◆ TO DO ◆
Under this line is a listing; return exactly the lines starting at the one with "purple semicircle: (95, 66)" and running down to the one with "red arrow: (40, 144) -> (51, 185), size x1.6", and leave out its pictures.
(TASK DATA)
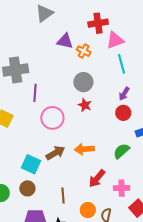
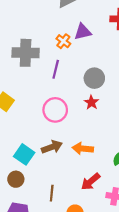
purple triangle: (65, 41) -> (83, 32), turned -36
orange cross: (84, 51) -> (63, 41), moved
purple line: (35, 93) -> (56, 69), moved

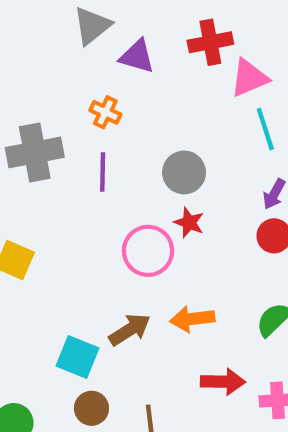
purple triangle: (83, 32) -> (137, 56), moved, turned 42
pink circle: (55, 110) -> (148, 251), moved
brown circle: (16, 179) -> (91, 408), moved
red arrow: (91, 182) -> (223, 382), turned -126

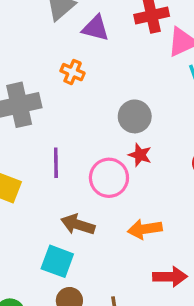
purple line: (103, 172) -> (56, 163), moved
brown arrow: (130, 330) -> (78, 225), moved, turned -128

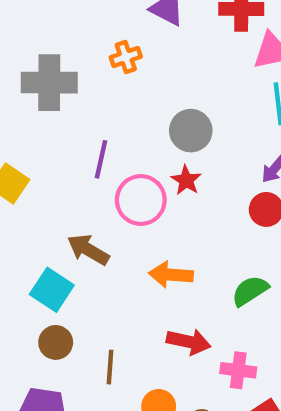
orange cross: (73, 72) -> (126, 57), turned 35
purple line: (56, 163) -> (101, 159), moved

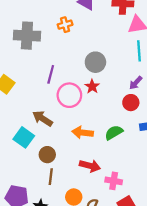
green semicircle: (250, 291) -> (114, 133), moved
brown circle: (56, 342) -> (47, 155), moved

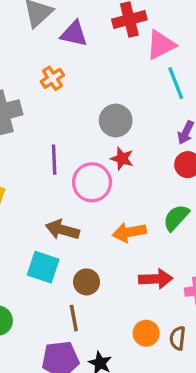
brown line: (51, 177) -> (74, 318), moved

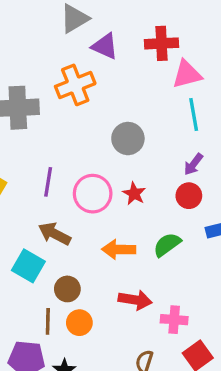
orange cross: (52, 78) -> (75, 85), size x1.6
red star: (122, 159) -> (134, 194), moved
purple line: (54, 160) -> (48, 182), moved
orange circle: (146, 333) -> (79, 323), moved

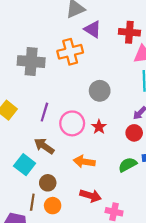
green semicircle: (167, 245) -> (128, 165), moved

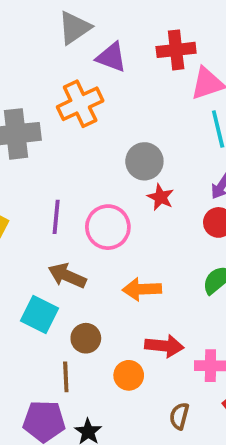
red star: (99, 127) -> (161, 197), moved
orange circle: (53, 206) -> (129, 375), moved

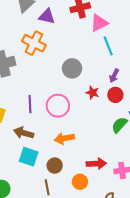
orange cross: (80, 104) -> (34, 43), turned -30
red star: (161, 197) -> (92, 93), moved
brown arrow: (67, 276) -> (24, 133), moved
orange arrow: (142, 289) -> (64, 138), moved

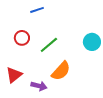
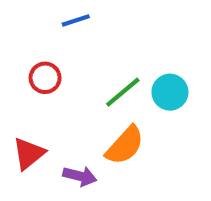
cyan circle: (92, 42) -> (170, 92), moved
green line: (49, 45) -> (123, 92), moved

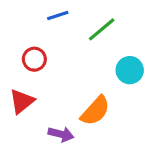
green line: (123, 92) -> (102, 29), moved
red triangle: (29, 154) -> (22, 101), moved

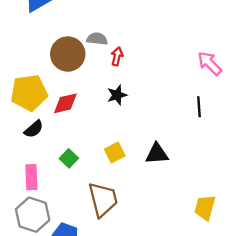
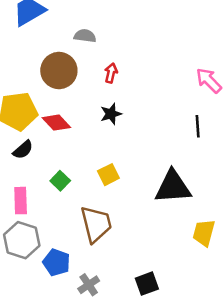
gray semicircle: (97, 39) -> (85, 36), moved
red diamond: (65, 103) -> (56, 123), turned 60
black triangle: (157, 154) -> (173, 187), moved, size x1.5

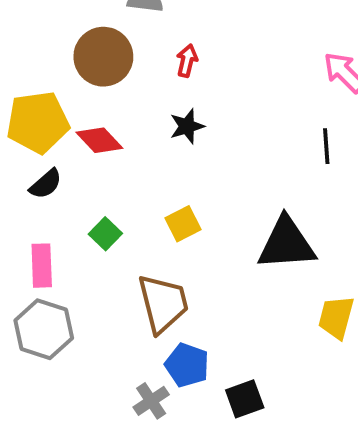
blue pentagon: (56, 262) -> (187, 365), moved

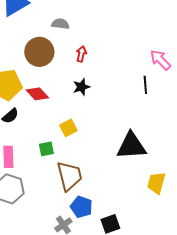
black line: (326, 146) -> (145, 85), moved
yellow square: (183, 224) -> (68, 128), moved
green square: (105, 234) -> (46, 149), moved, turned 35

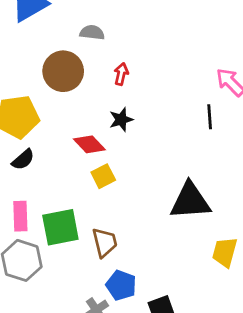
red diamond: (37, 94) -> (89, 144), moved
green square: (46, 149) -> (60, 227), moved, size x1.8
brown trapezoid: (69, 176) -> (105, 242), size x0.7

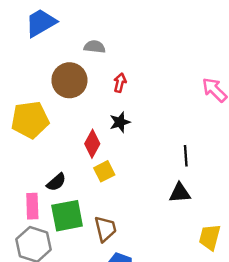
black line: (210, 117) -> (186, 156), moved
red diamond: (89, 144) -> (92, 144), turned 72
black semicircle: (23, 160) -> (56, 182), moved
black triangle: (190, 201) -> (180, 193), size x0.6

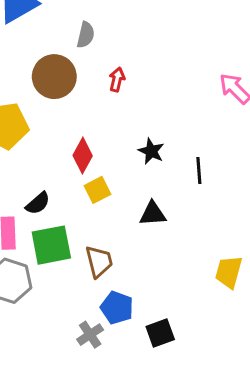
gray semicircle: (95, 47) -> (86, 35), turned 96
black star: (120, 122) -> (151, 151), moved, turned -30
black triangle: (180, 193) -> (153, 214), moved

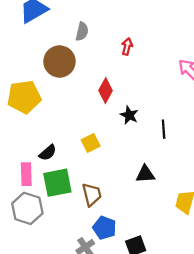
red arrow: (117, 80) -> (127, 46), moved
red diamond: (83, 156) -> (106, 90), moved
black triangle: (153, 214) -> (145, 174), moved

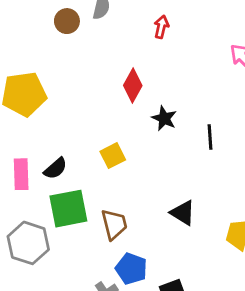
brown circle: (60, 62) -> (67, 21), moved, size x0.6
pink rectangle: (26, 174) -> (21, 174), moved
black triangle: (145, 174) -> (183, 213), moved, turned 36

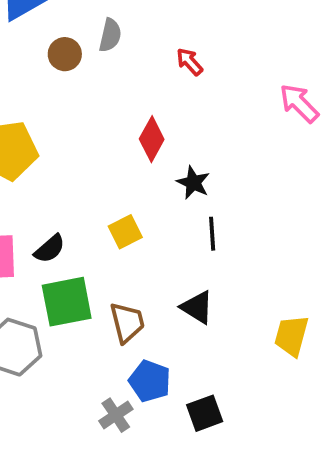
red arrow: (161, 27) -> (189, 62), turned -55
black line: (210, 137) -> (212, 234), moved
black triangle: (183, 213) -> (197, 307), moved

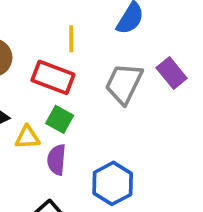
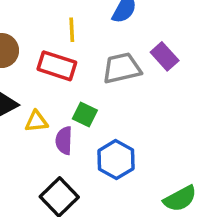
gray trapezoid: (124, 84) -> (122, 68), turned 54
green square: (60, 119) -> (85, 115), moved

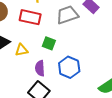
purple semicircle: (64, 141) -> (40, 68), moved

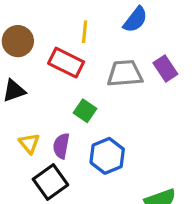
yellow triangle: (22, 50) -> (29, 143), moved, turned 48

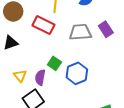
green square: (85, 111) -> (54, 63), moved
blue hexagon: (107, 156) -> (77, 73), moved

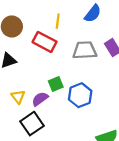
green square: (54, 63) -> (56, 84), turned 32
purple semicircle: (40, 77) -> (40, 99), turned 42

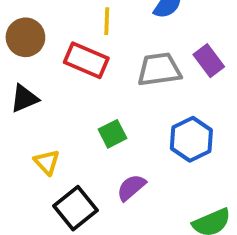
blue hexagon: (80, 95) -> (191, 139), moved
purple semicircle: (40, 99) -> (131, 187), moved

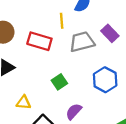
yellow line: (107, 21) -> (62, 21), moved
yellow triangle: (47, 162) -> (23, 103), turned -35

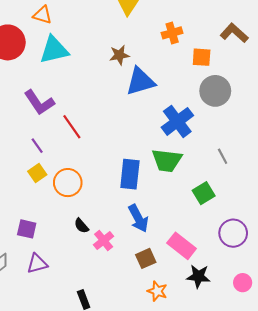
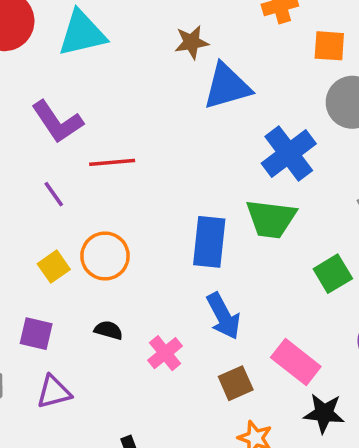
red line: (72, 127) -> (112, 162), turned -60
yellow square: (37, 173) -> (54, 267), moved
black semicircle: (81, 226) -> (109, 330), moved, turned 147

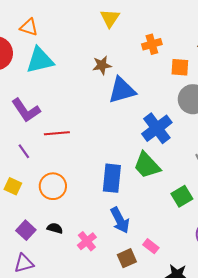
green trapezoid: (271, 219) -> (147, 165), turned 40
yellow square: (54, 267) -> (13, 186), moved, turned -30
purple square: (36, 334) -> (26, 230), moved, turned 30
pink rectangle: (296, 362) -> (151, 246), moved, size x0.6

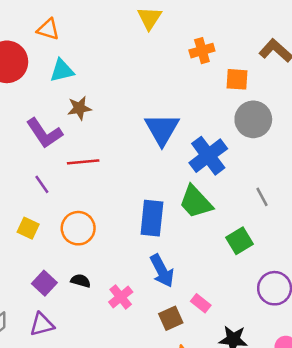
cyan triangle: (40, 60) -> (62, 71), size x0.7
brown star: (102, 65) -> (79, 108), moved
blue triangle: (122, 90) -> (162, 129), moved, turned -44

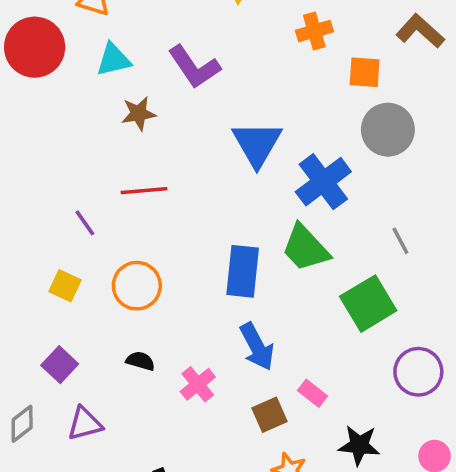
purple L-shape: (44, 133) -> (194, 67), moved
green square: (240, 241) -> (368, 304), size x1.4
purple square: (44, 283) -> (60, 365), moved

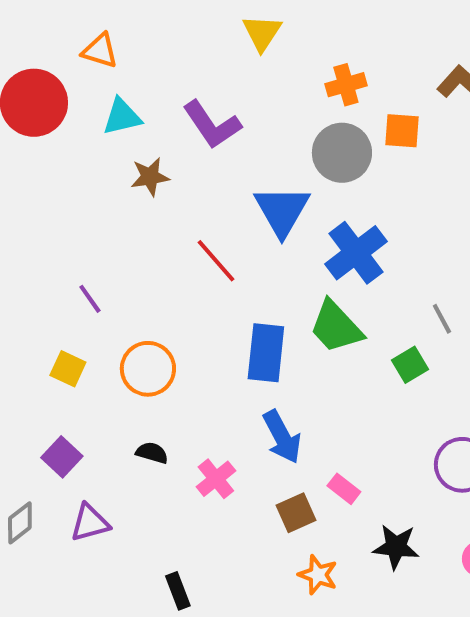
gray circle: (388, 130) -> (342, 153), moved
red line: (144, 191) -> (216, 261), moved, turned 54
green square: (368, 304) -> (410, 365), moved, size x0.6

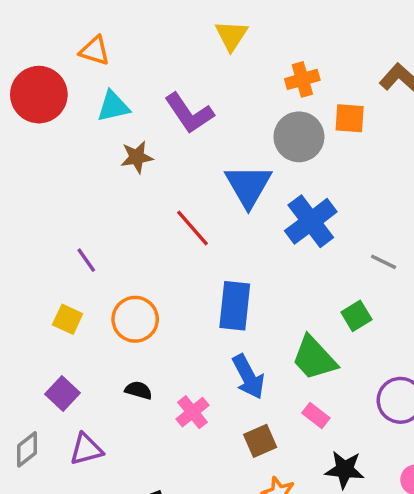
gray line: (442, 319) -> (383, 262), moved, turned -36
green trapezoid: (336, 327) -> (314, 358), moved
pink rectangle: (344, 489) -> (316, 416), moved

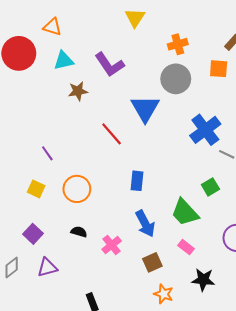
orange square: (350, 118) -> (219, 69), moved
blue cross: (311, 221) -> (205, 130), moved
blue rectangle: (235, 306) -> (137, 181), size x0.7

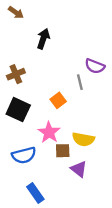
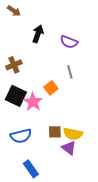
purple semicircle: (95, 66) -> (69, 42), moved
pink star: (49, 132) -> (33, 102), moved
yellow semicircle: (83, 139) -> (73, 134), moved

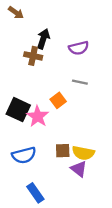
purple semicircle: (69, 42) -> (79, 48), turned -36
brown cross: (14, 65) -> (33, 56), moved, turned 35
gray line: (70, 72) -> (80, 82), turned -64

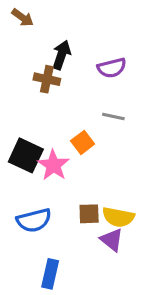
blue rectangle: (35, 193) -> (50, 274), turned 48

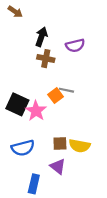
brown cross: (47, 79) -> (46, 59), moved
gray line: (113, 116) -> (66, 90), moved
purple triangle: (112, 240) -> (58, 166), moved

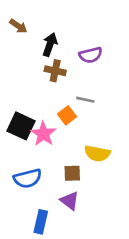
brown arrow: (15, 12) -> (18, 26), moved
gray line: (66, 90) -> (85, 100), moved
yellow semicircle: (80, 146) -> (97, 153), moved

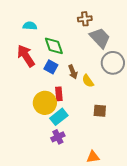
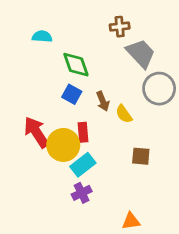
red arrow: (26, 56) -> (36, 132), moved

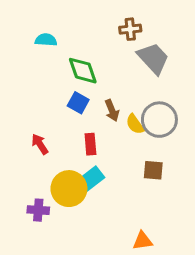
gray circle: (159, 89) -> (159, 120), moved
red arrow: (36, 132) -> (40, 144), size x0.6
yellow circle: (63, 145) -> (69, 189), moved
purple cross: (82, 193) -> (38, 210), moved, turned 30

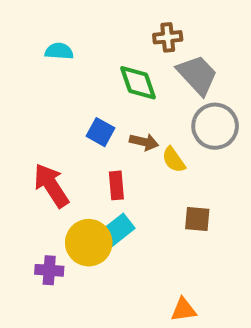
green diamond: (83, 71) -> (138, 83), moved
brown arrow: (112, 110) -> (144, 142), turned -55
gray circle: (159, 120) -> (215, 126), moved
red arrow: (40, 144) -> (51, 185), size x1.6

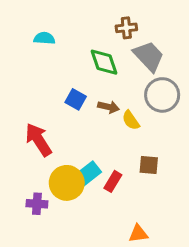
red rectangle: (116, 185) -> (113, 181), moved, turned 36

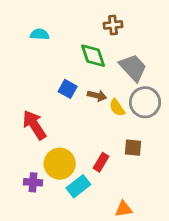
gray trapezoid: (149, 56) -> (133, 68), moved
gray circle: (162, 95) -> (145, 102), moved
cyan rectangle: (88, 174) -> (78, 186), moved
(End TASK DATA)
◆ PROBLEM SOLUTION ◆
purple semicircle: (95, 66) -> (69, 42), moved
pink star: (49, 132) -> (33, 102), moved
yellow semicircle: (83, 139) -> (73, 134), moved

purple semicircle: (69, 42) -> (79, 48), turned -36
brown cross: (14, 65) -> (33, 56), moved, turned 35
gray line: (70, 72) -> (80, 82), turned -64

blue rectangle: (35, 193) -> (50, 274), turned 48

brown cross: (47, 79) -> (46, 59), moved
gray line: (113, 116) -> (66, 90), moved
purple triangle: (112, 240) -> (58, 166), moved

brown arrow: (15, 12) -> (18, 26), moved
gray line: (66, 90) -> (85, 100), moved
yellow semicircle: (80, 146) -> (97, 153), moved

red arrow: (26, 56) -> (36, 132), moved

gray circle: (159, 89) -> (159, 120), moved
red arrow: (36, 132) -> (40, 144), size x0.6
yellow circle: (63, 145) -> (69, 189), moved
purple cross: (82, 193) -> (38, 210), moved, turned 30

green diamond: (83, 71) -> (138, 83), moved
brown arrow: (112, 110) -> (144, 142), turned -55
gray circle: (159, 120) -> (215, 126), moved
red arrow: (40, 144) -> (51, 185), size x1.6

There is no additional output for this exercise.